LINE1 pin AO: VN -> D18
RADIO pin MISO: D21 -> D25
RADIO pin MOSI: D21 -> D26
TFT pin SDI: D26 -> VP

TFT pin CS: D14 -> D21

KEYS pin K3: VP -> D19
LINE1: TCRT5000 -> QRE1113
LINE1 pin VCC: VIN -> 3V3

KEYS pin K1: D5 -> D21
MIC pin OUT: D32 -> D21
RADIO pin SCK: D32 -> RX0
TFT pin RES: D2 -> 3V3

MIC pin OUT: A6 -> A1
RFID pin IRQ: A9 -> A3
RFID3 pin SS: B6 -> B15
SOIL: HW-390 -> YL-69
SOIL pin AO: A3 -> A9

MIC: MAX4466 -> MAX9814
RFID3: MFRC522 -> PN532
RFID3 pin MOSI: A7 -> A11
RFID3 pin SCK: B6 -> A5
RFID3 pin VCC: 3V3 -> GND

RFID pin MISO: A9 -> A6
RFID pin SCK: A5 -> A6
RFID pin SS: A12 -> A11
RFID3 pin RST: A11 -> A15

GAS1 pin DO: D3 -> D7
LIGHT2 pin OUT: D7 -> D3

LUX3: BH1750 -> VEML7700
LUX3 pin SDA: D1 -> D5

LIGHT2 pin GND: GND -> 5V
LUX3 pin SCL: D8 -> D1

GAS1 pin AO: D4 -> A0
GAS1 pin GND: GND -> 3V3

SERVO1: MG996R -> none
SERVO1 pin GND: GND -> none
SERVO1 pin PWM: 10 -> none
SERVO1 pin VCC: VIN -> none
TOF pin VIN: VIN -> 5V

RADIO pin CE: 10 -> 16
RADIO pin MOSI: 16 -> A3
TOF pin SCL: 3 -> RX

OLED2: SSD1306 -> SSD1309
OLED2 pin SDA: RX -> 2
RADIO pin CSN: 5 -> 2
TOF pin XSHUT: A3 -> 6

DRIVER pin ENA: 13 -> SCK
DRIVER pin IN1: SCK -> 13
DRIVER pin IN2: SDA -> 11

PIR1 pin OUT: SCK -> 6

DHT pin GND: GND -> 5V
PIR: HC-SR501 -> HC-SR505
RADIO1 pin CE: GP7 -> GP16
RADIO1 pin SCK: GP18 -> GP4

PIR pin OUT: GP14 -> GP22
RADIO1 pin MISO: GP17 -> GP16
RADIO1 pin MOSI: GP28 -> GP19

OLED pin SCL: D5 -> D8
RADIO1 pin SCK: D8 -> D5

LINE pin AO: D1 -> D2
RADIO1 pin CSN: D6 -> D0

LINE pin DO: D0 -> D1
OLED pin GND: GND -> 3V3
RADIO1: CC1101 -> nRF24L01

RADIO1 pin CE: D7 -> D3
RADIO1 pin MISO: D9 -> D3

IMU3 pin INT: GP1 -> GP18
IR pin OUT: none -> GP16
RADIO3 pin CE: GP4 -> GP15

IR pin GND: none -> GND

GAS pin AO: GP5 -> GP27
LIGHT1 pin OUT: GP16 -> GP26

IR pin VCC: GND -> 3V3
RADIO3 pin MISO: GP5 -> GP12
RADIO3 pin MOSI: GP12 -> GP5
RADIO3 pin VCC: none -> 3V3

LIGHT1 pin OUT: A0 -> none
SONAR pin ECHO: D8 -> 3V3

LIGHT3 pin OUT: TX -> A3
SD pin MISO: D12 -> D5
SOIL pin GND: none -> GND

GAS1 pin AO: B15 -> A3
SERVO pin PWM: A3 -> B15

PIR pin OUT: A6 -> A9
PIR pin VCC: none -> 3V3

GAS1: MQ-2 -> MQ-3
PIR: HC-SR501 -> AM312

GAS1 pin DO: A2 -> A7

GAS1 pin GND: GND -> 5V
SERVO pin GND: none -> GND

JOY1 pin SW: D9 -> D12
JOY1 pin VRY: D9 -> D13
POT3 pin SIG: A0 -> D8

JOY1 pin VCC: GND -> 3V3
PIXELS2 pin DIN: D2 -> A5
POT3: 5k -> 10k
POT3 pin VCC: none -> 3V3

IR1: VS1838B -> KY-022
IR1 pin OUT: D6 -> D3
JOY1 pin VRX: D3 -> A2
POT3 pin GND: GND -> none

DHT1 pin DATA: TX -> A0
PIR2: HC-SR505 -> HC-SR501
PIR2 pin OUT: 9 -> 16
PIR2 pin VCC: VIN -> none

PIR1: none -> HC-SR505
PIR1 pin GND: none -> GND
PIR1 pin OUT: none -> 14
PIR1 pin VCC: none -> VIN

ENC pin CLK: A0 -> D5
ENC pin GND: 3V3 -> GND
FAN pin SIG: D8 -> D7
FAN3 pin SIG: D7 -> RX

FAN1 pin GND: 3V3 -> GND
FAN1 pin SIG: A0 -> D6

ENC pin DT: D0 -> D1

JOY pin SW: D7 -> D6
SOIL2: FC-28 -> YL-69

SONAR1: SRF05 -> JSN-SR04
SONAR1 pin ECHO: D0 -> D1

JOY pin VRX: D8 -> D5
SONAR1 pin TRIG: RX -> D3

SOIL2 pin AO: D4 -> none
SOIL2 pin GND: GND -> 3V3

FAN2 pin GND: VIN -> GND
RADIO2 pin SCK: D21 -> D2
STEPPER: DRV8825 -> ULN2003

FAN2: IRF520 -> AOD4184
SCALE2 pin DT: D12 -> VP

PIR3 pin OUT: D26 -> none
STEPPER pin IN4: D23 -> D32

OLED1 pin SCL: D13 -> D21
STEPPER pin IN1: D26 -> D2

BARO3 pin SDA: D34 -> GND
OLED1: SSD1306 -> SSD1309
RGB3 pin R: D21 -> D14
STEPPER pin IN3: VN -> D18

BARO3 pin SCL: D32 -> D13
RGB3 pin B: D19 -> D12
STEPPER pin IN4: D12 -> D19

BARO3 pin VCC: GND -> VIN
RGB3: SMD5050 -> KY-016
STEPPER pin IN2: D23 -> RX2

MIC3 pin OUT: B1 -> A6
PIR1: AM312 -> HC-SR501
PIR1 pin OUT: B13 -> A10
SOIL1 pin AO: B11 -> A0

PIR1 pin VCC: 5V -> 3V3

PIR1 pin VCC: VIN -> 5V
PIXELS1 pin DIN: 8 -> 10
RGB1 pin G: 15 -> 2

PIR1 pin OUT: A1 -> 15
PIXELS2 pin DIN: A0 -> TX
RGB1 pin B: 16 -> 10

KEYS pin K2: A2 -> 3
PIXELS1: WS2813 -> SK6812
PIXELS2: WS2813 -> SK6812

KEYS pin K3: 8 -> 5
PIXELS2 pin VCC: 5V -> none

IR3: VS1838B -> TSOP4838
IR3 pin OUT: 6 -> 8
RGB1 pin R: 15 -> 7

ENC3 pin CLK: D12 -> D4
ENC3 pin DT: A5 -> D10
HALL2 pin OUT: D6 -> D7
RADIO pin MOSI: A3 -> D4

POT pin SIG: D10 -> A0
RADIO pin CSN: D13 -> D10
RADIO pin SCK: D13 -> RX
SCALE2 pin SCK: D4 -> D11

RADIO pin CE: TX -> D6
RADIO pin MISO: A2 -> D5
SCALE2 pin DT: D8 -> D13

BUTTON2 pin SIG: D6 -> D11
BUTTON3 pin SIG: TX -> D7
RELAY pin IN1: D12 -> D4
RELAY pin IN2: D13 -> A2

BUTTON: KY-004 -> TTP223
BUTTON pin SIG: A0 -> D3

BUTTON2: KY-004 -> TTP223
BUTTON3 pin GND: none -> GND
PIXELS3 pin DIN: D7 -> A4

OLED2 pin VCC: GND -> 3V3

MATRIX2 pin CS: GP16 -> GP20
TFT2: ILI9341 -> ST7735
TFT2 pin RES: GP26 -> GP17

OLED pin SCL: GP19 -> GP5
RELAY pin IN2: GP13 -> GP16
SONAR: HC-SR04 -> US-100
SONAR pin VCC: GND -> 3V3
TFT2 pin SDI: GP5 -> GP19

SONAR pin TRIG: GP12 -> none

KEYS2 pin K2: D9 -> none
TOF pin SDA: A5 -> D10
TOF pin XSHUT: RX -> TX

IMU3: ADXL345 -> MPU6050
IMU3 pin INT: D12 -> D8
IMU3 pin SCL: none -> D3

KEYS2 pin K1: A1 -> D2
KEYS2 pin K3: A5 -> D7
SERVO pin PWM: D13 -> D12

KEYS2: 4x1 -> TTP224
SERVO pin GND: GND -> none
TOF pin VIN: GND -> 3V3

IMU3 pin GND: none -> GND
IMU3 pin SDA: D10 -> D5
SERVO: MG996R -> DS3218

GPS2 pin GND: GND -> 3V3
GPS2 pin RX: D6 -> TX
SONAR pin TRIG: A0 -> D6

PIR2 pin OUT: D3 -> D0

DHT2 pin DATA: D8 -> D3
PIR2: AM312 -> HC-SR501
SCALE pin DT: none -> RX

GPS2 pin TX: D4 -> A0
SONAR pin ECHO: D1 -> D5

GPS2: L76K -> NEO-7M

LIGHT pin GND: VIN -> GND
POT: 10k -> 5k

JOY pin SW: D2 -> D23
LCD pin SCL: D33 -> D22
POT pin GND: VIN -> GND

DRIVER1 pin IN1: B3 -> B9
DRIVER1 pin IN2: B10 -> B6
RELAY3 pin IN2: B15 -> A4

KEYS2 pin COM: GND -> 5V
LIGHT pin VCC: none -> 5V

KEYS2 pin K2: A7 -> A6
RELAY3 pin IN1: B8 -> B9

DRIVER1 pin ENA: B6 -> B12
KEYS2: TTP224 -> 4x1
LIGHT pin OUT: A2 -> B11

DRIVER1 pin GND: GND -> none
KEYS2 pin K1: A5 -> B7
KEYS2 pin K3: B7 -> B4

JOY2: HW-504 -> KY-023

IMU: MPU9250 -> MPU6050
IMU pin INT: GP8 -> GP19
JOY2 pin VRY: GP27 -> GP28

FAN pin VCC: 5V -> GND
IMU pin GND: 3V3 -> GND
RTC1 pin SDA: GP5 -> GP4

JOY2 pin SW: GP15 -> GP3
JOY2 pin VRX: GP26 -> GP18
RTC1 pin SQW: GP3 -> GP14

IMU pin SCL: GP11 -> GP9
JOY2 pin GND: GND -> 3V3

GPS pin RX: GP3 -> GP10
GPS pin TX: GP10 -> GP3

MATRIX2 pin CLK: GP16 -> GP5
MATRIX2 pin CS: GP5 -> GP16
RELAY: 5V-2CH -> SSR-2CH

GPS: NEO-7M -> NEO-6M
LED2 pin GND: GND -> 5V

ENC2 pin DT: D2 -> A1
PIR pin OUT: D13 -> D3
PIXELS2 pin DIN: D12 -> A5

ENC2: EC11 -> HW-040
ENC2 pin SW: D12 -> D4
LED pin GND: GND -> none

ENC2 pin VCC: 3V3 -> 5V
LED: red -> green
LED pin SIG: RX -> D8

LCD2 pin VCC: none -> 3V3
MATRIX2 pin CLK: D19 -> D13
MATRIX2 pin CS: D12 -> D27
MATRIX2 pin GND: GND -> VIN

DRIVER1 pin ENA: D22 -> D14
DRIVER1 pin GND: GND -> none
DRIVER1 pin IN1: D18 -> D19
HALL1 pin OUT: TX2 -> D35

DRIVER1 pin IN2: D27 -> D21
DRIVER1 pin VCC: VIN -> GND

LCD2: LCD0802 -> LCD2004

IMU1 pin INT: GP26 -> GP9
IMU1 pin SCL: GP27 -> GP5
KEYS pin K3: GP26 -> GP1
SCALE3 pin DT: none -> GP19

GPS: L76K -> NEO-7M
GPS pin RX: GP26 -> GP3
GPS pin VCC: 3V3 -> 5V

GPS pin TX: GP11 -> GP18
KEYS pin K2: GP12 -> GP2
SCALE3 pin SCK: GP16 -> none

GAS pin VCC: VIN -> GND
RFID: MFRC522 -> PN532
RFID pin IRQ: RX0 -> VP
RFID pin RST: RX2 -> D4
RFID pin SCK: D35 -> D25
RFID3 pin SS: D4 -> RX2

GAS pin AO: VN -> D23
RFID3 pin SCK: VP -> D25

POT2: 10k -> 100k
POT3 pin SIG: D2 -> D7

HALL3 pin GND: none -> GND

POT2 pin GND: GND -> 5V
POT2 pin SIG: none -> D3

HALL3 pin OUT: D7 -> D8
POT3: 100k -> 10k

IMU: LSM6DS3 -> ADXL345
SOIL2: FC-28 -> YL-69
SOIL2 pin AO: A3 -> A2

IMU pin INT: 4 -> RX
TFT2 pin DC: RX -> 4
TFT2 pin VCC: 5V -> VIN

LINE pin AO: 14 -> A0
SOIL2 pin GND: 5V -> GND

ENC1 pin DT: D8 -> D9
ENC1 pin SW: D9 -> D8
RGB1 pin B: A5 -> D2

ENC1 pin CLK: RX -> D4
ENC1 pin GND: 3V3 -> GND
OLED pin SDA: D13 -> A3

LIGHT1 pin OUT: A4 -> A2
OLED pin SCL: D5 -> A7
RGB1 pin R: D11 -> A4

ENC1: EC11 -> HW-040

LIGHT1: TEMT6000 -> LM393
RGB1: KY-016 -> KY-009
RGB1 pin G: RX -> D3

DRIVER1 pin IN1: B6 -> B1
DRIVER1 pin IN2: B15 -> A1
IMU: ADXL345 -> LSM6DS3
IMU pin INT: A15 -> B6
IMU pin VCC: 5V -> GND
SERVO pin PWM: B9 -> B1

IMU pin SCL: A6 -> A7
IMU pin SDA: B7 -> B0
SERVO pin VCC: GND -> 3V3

TASK STATEMENT:
Copy the records above exactly, beginning at the line that contains "OLED1 pin SCL: D13 -> D21" and stopping after the line that contains "STEPPER pin IN2: D23 -> RX2".

RESPONSE:
OLED1 pin SCL: D13 -> D21
STEPPER pin IN1: D26 -> D2

BARO3 pin SDA: D34 -> GND
OLED1: SSD1306 -> SSD1309
RGB3 pin R: D21 -> D14
STEPPER pin IN3: VN -> D18

BARO3 pin SCL: D32 -> D13
RGB3 pin B: D19 -> D12
STEPPER pin IN4: D12 -> D19

BARO3 pin VCC: GND -> VIN
RGB3: SMD5050 -> KY-016
STEPPER pin IN2: D23 -> RX2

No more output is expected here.